MATERIAL PROVIDED:
§ §
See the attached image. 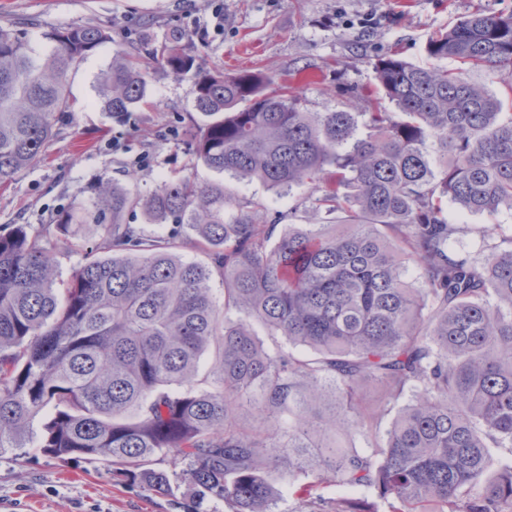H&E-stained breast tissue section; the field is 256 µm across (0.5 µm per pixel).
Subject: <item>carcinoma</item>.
Wrapping results in <instances>:
<instances>
[{"mask_svg":"<svg viewBox=\"0 0 512 512\" xmlns=\"http://www.w3.org/2000/svg\"><path fill=\"white\" fill-rule=\"evenodd\" d=\"M43 39L0 25V186L41 160L72 108L68 73L112 42L97 26ZM182 39L173 30L143 56L116 49L104 109L128 118L152 63L191 76L203 117L191 164L306 185L304 210L344 230L269 223L222 182L171 177L146 197L103 182L57 223L0 234V452L26 447L48 409L43 453L103 460L160 496L185 486V512L197 497L277 512L275 479L299 476L296 512H512V234L485 227L473 254L455 247L466 225L448 219L450 201L512 210V113L465 75L484 66L512 86V14L459 20L427 41V66L378 59L377 92L395 112H308L261 73L204 68ZM328 167L343 174L334 192L320 186ZM137 207L188 233L125 223ZM60 241L85 250L68 279ZM187 247L207 261L183 259ZM255 323L288 348H266ZM388 406L380 441L339 442L379 430ZM329 484L372 501L313 495Z\"/></svg>","mask_w":512,"mask_h":512,"instance_id":"cac0c4a2","label":"carcinoma"}]
</instances>
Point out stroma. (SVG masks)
Wrapping results in <instances>:
<instances>
[{"label": "stroma", "instance_id": "obj_1", "mask_svg": "<svg viewBox=\"0 0 512 512\" xmlns=\"http://www.w3.org/2000/svg\"><path fill=\"white\" fill-rule=\"evenodd\" d=\"M511 14L512 0H0V25L38 34L102 26L112 41L67 77L72 111L60 115L43 161L0 187V232L53 223L61 211L90 203L111 180L148 194L173 174L223 180L227 190L262 202L282 223L306 224L307 190L278 193L260 182L221 179L188 164L187 133L201 117L190 77L152 69L148 103L121 122L101 103V77L115 48L141 52L145 39L181 30L206 68L260 71L296 88L311 112L374 96V63L399 53L426 64L429 37L475 11ZM0 512H183L180 497L129 485L105 462H64L30 448L24 462L0 453Z\"/></svg>", "mask_w": 512, "mask_h": 512}]
</instances>
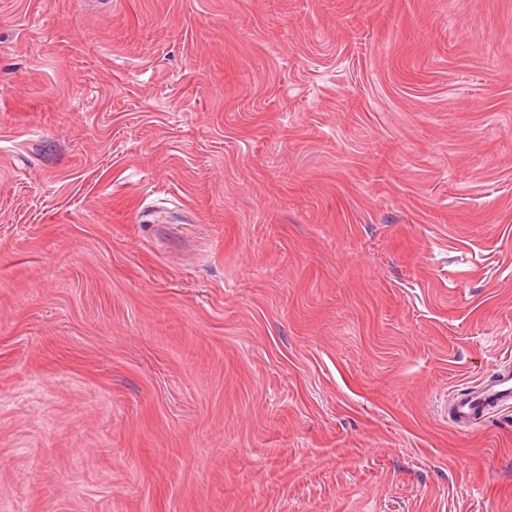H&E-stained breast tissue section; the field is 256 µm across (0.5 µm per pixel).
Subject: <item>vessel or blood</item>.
I'll return each mask as SVG.
<instances>
[{
    "label": "vessel or blood",
    "instance_id": "vessel-or-blood-1",
    "mask_svg": "<svg viewBox=\"0 0 512 512\" xmlns=\"http://www.w3.org/2000/svg\"><path fill=\"white\" fill-rule=\"evenodd\" d=\"M512 405V369L497 370L471 391L454 396L450 413L461 426L479 423L480 419L502 407Z\"/></svg>",
    "mask_w": 512,
    "mask_h": 512
}]
</instances>
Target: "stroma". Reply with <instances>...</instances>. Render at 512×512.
<instances>
[{"label": "stroma", "instance_id": "stroma-1", "mask_svg": "<svg viewBox=\"0 0 512 512\" xmlns=\"http://www.w3.org/2000/svg\"><path fill=\"white\" fill-rule=\"evenodd\" d=\"M512 0H0V512H512ZM512 404V369L497 370L472 390L454 396L450 413L460 426L479 423L480 419L502 407Z\"/></svg>", "mask_w": 512, "mask_h": 512}]
</instances>
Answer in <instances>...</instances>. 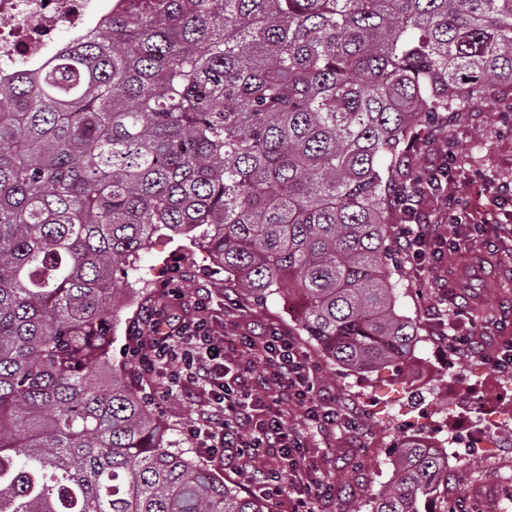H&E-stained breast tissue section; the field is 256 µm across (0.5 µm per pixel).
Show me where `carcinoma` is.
<instances>
[{
    "label": "carcinoma",
    "mask_w": 512,
    "mask_h": 512,
    "mask_svg": "<svg viewBox=\"0 0 512 512\" xmlns=\"http://www.w3.org/2000/svg\"><path fill=\"white\" fill-rule=\"evenodd\" d=\"M112 2L0 77V512H269L171 447L104 305L166 230L255 301L302 299L333 363L404 361L389 260L417 127L512 94V0ZM443 469L405 443L372 512H433Z\"/></svg>",
    "instance_id": "cac0c4a2"
}]
</instances>
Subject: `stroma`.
I'll list each match as a JSON object with an SVG mask.
<instances>
[{"mask_svg":"<svg viewBox=\"0 0 512 512\" xmlns=\"http://www.w3.org/2000/svg\"><path fill=\"white\" fill-rule=\"evenodd\" d=\"M448 137L432 135V150L450 141L456 162L449 190L478 209L497 201L493 224L460 226L442 222L445 237L466 238L473 264L466 277L452 282L455 256L440 263L410 266L401 254H393L390 268L396 284L397 307L418 329L414 358L405 370L389 366L366 376L331 364L298 324L296 298L273 295L260 304L242 294L218 270L211 255L189 241L153 237L141 254L138 273L151 282L149 294L127 298L116 315L111 333L112 362L122 379L151 404L166 426L168 440L181 444L180 428L195 413L193 400L183 395H164L142 381L127 353L129 329L148 313L164 309L171 326H179L192 314L189 302L177 301L170 289L185 292L207 288L213 294L211 321L217 335L237 343L239 337L262 326H273L291 336L319 371V389L354 416L353 425H342L312 438L308 463L325 476L335 490L333 512H369L376 494L389 480L395 449L404 438L427 439L431 421L446 401L449 387L460 396L483 385L481 410L512 405V390L502 389L505 378L492 363L504 337H512V199L500 195V187L512 183V112L499 103L481 100L469 111L448 120ZM460 314L477 341L475 352L447 362L446 344L437 340L453 314ZM512 486V442L492 434L487 448L458 455L448 464V476L438 485V507L461 491H494Z\"/></svg>","mask_w":512,"mask_h":512,"instance_id":"35a3bbf8","label":"stroma"}]
</instances>
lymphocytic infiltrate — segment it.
Here are the masks:
<instances>
[{"mask_svg":"<svg viewBox=\"0 0 512 512\" xmlns=\"http://www.w3.org/2000/svg\"><path fill=\"white\" fill-rule=\"evenodd\" d=\"M402 251L410 263L440 255L443 246L461 249L465 241H446L429 224H404L399 228ZM200 317L170 331L166 320L150 315L131 332L129 350L142 378L165 393L202 396L194 418L181 433L191 448L212 460L229 462L247 476L254 490L273 501L286 492L283 475L297 486L295 512H329L328 487L305 467L307 440L286 424L294 409L305 420L327 430L344 423L340 409L318 399V370L297 344L276 328L244 337L249 356L227 355L223 337L213 335L203 319L212 299L209 291L189 295Z\"/></svg>","mask_w":512,"mask_h":512,"instance_id":"obj_1","label":"lymphocytic infiltrate"}]
</instances>
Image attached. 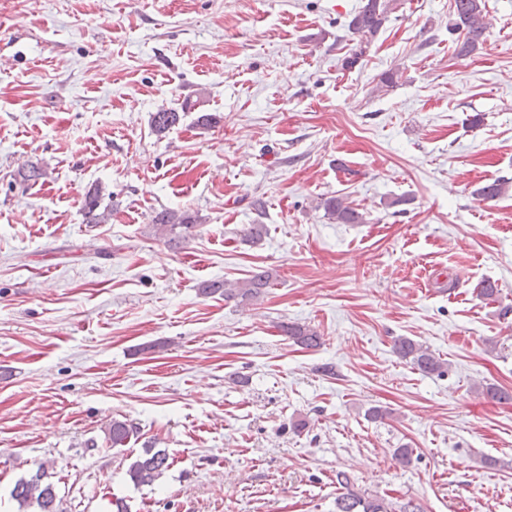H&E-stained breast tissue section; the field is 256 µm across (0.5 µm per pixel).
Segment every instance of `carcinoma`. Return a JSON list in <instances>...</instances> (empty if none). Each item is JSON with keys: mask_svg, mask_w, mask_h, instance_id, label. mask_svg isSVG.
Returning <instances> with one entry per match:
<instances>
[{"mask_svg": "<svg viewBox=\"0 0 512 512\" xmlns=\"http://www.w3.org/2000/svg\"><path fill=\"white\" fill-rule=\"evenodd\" d=\"M398 8L397 0H364V4L348 22V30L356 43L344 58V66L352 68L365 57L371 43L388 22L390 14ZM486 0H453V18L448 21V33L455 36L454 53L458 57L475 52L486 41L485 23ZM180 112L173 108L161 109L151 116V126L158 135L169 132L179 124ZM508 182L495 179L474 190V195L482 201H492L502 196ZM102 189H90L83 200V210L87 223L104 224L112 215L109 204H103ZM327 216L338 224H364L365 214L360 212L343 196H330L323 200ZM199 217L188 212L161 210L152 223L165 234H175L176 229L188 230L198 223ZM275 276L269 269H256L242 282H210L201 286L203 295L219 293L227 302L257 301L266 290L274 285ZM285 334L294 343L313 349L320 345L321 336L305 324L291 323L283 326ZM394 353L402 360L410 361L426 374L442 375L448 367L430 348L411 338L401 337L394 342ZM135 431V426L127 420L113 419L106 430V440L114 448L125 445ZM171 466L170 455L164 449L148 447L139 454L128 467L129 480L136 487L151 486L160 480ZM336 483L346 492L336 497V512H422L420 505L409 500L398 507L385 497L360 493L351 489V479L344 472L336 473ZM18 512H64L61 498L51 481L48 467L41 465L27 477L18 479L11 491Z\"/></svg>", "mask_w": 512, "mask_h": 512, "instance_id": "cac0c4a2", "label": "carcinoma"}]
</instances>
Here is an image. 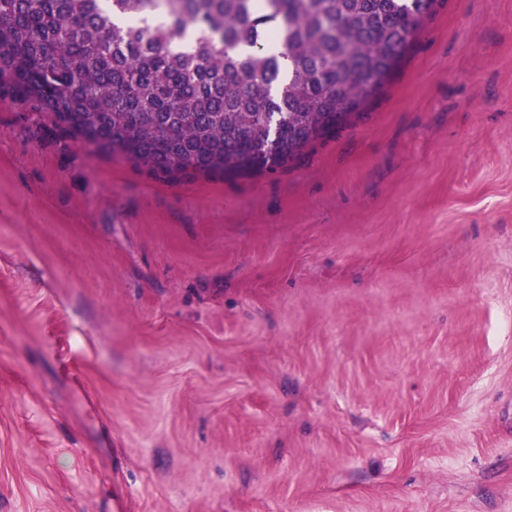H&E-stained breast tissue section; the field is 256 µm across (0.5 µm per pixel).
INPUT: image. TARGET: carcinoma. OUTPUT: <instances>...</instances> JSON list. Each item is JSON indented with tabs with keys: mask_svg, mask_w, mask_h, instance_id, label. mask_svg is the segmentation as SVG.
Masks as SVG:
<instances>
[{
	"mask_svg": "<svg viewBox=\"0 0 512 512\" xmlns=\"http://www.w3.org/2000/svg\"><path fill=\"white\" fill-rule=\"evenodd\" d=\"M433 0H0V81L169 180L272 172L360 112Z\"/></svg>",
	"mask_w": 512,
	"mask_h": 512,
	"instance_id": "obj_1",
	"label": "carcinoma"
}]
</instances>
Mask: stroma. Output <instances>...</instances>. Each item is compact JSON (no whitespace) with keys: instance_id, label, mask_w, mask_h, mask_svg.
§ §
WHAT IS BEING ASKED: Go back to the data above and please quote exactly, and only, the lines from the line with "INPUT: image. TARGET: carcinoma." through its last line.

TASK RESULT:
INPUT: image. TARGET: carcinoma. OUTPUT: <instances>...</instances> JSON list. Each item is JSON indented with tabs with keys: mask_svg, mask_w, mask_h, instance_id, label. mask_svg is the segmentation as SVG.
Masks as SVG:
<instances>
[{
	"mask_svg": "<svg viewBox=\"0 0 512 512\" xmlns=\"http://www.w3.org/2000/svg\"><path fill=\"white\" fill-rule=\"evenodd\" d=\"M433 0H0V81L169 180L272 172L360 112Z\"/></svg>",
	"mask_w": 512,
	"mask_h": 512,
	"instance_id": "obj_1",
	"label": "carcinoma"
}]
</instances>
Mask: stroma. Output <instances>...</instances>. Each item is compact JSON (no whitespace) with keys: instance_id, label, mask_w, mask_h, mask_svg.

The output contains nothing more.